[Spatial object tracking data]

=-=-=

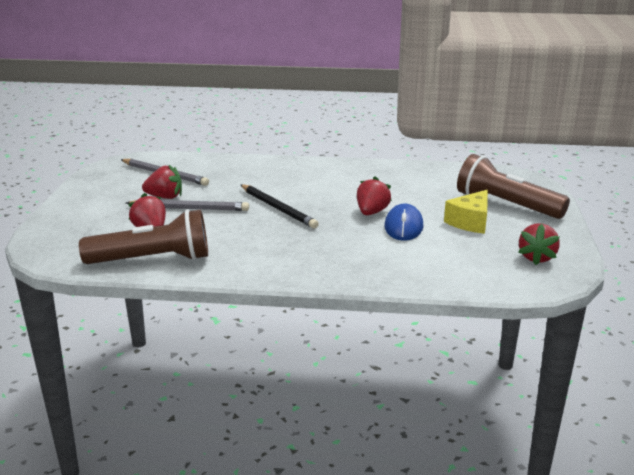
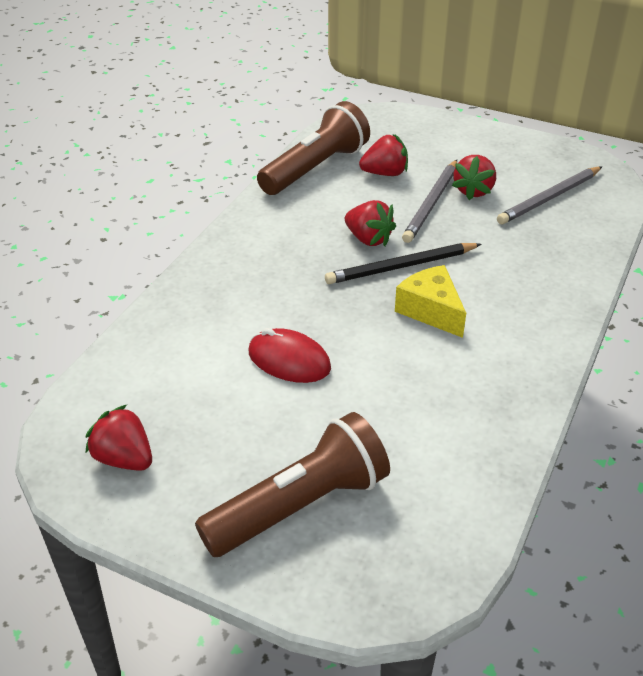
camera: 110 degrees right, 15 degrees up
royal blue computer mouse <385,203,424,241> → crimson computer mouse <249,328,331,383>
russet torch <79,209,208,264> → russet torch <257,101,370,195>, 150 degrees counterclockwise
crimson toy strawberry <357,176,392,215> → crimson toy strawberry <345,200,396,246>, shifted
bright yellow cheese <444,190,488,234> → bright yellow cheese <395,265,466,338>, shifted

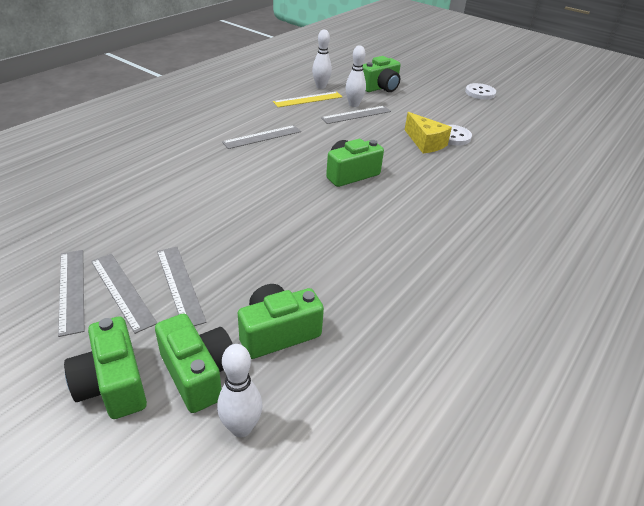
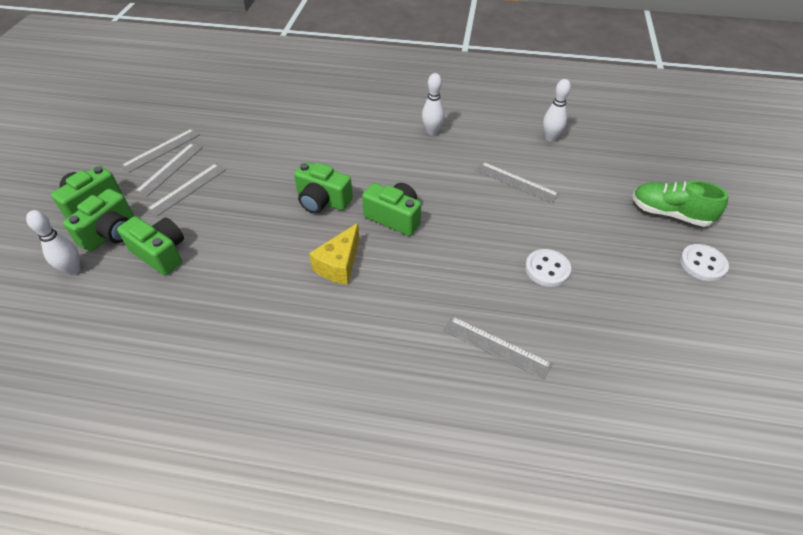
camera: 65 degrees right, 10 degrees up
green photo camera <362,56,401,92> → green photo camera <294,162,353,214>, shifted
bright yellow cheese <405,112,452,153> → bright yellow cheese <309,223,359,285>, shifted
snow-white bowling pin <345,45,366,107> → snow-white bowling pin <422,73,445,136>, shifted
ash-grey measuring stick <222,125,301,149> → ash-grey measuring stick <443,316,552,380>, shifted
- → green sneaker <632,180,728,227>
bright yellow measuring stick <273,92,342,107> → -

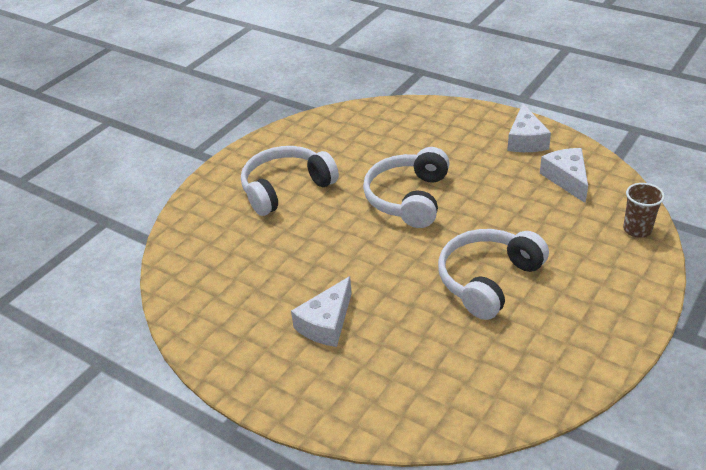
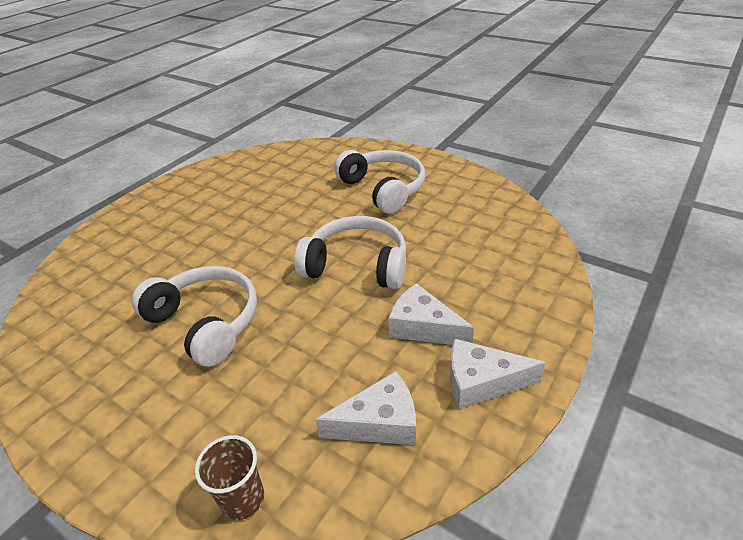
camera: 90 degrees right, 0 degrees up
snow-white cheese <291,276,352,347> → snow-white cheese <388,283,474,345>, shifted

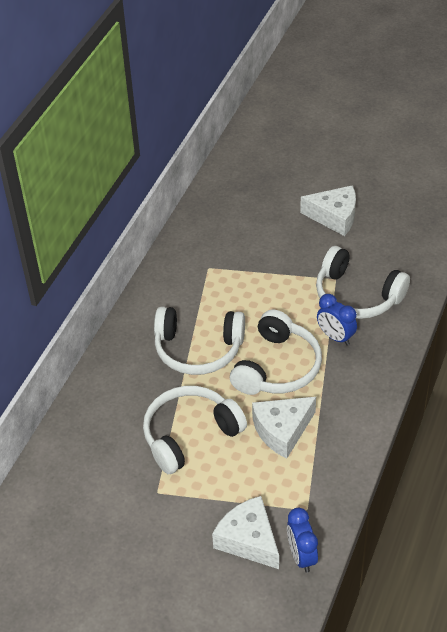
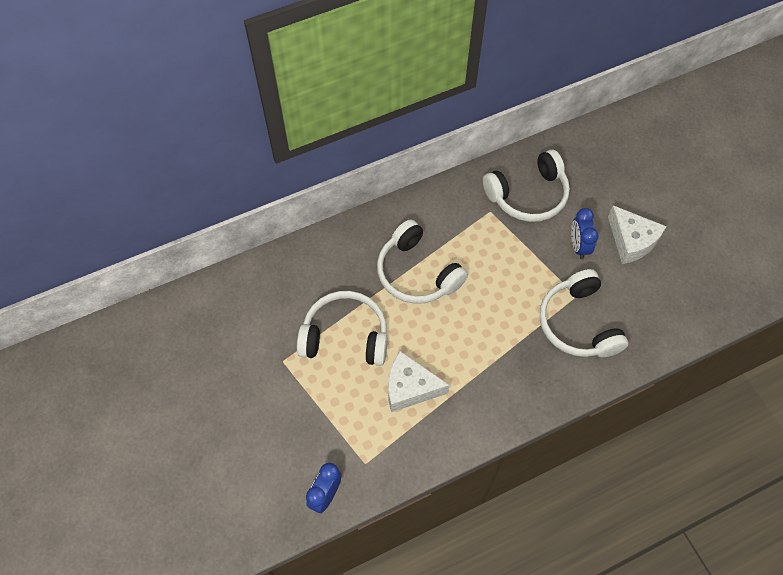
camera: 40 degrees right, 15 degrees up
snow-white headset <230,310,322,395> → snow-white headset <483,150,570,222>, shifted
royal blue bedside clock <317,294,357,346> → royal blue bedside clock <571,208,598,259>, shifted
snow-white cheese <212,496,279,569> → -

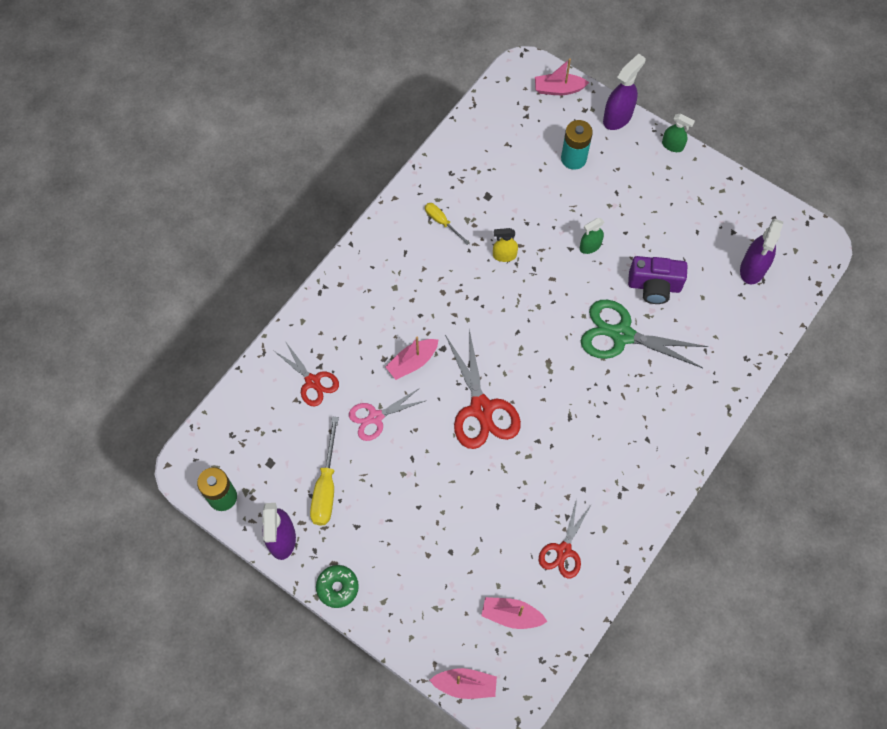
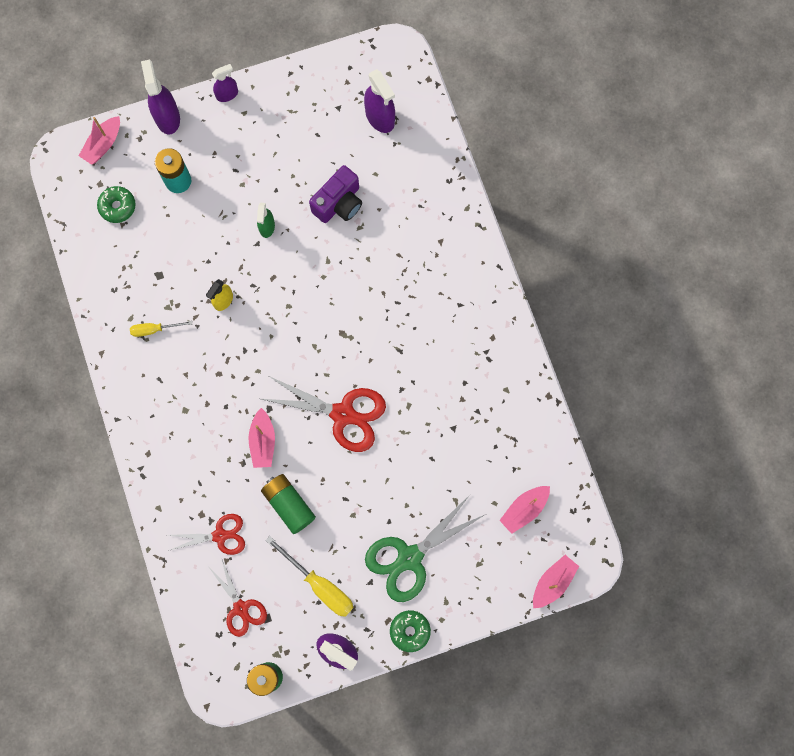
camera: 55 degrees left, 10 degrees up
- → green glazed donut <97,186,136,223>
crimson shears <539,499,591,579> → crimson shears <208,558,267,637>, shifted
green spray cleaner <662,114,695,152> → royal purple spray cleaner <212,64,238,102>
rosy shears <349,388,427,441> → green power cell <261,474,316,534>
green shears <581,300,708,368> → green shears <365,495,486,602>, shifted

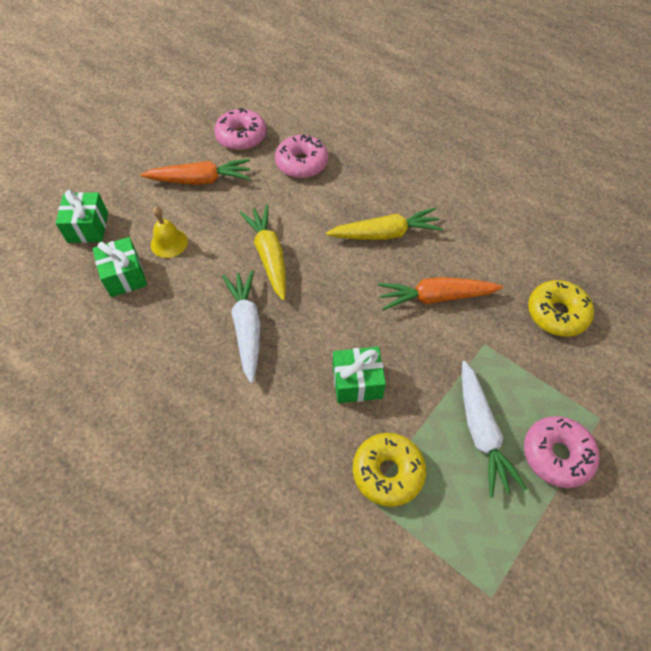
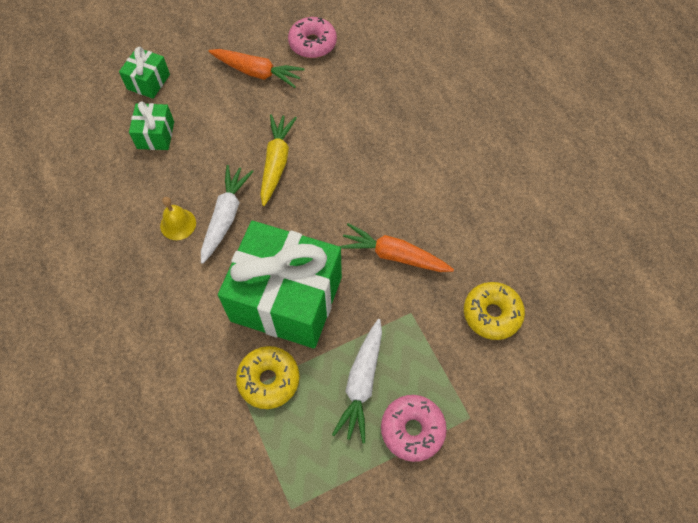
camera: 25 degrees right, 5 degrees up
bright yellow bell <151,207,188,258> → bright yellow bell <160,197,196,240>, shifted
green present <333,347,386,403> → green present <218,221,342,348>, x2.25
rosy glazed donut <275,134,328,178> → -
bright yellow carrot <326,208,443,240> → -

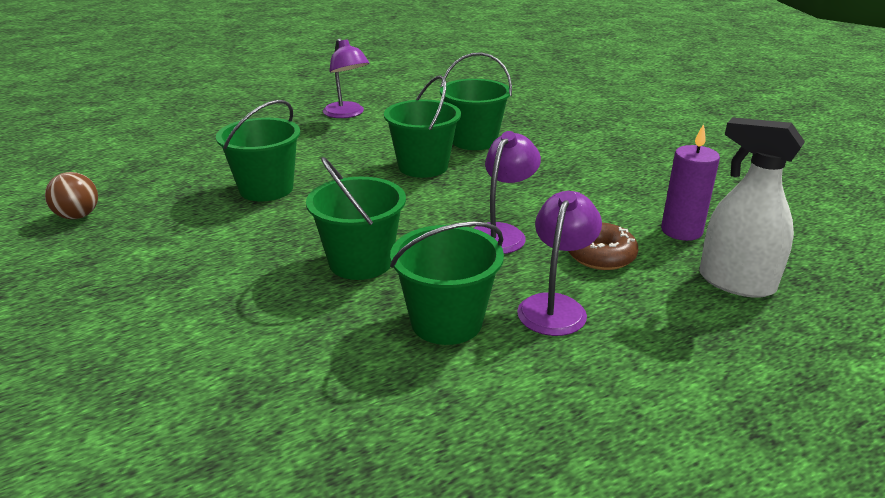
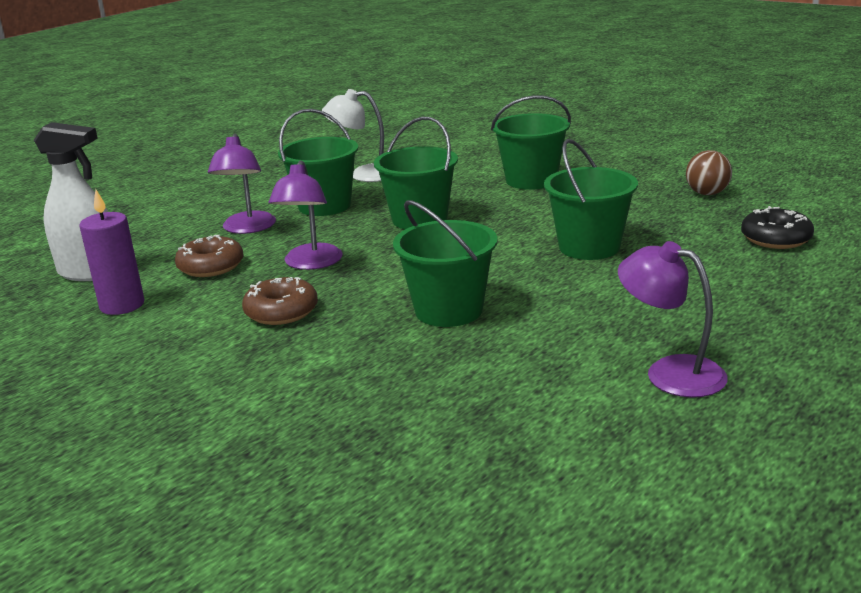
camera: 160 degrees right, 5 degrees down
- → russet glazed donut <242,277,318,325>
- → snow-white desk lamp <322,89,384,182>
green pail <440,52,512,150> → green pail <491,95,571,190>, shifted
- → ebony glazed donut <741,206,814,249>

=-=-=

Exercise brief:
Could you repeat each line above exactly as written? Omit the pictures.

Answer box:
camera: 110 degrees right, 15 degrees up
royal blue computer mouse <385,203,424,241> → crimson computer mouse <249,328,331,383>
russet torch <79,209,208,264> → russet torch <257,101,370,195>, 150 degrees counterclockwise
crimson toy strawberry <357,176,392,215> → crimson toy strawberry <345,200,396,246>, shifted
bright yellow cheese <444,190,488,234> → bright yellow cheese <395,265,466,338>, shifted

camera: 65 degrees right, 10 degrees up
green photo camera <362,56,401,92> → green photo camera <294,162,353,214>, shifted
bright yellow cheese <405,112,452,153> → bright yellow cheese <309,223,359,285>, shifted
snow-white bowling pin <345,45,366,107> → snow-white bowling pin <422,73,445,136>, shifted
ash-grey measuring stick <222,125,301,149> → ash-grey measuring stick <443,316,552,380>, shifted
- → green sneaker <632,180,728,227>
bright yellow measuring stick <273,92,342,107> → -

camera: 90 degrees right, 0 degrees up
snow-white cheese <291,276,352,347> → snow-white cheese <388,283,474,345>, shifted

camera: 40 degrees right, 15 degrees up
snow-white headset <230,310,322,395> → snow-white headset <483,150,570,222>, shifted
royal blue bedside clock <317,294,357,346> → royal blue bedside clock <571,208,598,259>, shifted
snow-white cheese <212,496,279,569> → -

camera: 55 degrees left, 10 degrees up
- → green glazed donut <97,186,136,223>
crimson shears <539,499,591,579> → crimson shears <208,558,267,637>, shifted
green spray cleaner <662,114,695,152> → royal purple spray cleaner <212,64,238,102>
rosy shears <349,388,427,441> → green power cell <261,474,316,534>
green shears <581,300,708,368> → green shears <365,495,486,602>, shifted

camera: 25 degrees right, 5 degrees up
bright yellow bell <151,207,188,258> → bright yellow bell <160,197,196,240>, shifted
green present <333,347,386,403> → green present <218,221,342,348>, x2.25
rosy glazed donut <275,134,328,178> → -
bright yellow carrot <326,208,443,240> → -

camera: 160 degrees right, 5 degrees down
- → russet glazed donut <242,277,318,325>
- → snow-white desk lamp <322,89,384,182>
green pail <440,52,512,150> → green pail <491,95,571,190>, shifted
- → ebony glazed donut <741,206,814,249>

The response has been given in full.